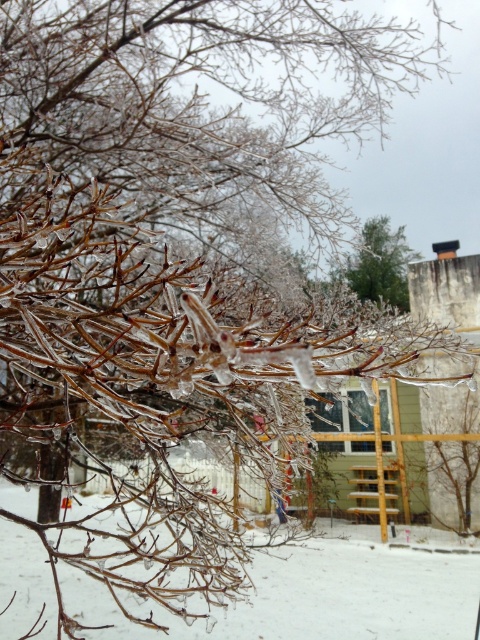
From the picture: Which is more to the left, white frosty snow at lower left or green matte tree at upper center?

white frosty snow at lower left is more to the left.

Based on the photo, who is positioned more to the right, white frosty snow at lower left or green matte tree at upper center?

green matte tree at upper center is more to the right.

Find the location of a particular element. The height and width of the screenshot is (640, 480). white frosty snow at lower left is located at coordinates (317, 595).

This screenshot has height=640, width=480. In order to click on white frosty snow at lower left in this screenshot , I will do `click(317, 595)`.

· · · ·

▶ _TRY IT_
Copy every line of the records above word for word, leaving out the pictures.

▶ _EXPECTED ANSWER_
From the picture: Which is more to the left, white frosty snow at lower left or green matte tree at upper center?

white frosty snow at lower left is more to the left.

Based on the photo, who is positioned more to the right, white frosty snow at lower left or green matte tree at upper center?

green matte tree at upper center is more to the right.

Find the location of a particular element. The height and width of the screenshot is (640, 480). white frosty snow at lower left is located at coordinates (317, 595).

This screenshot has height=640, width=480. In order to click on white frosty snow at lower left in this screenshot , I will do `click(317, 595)`.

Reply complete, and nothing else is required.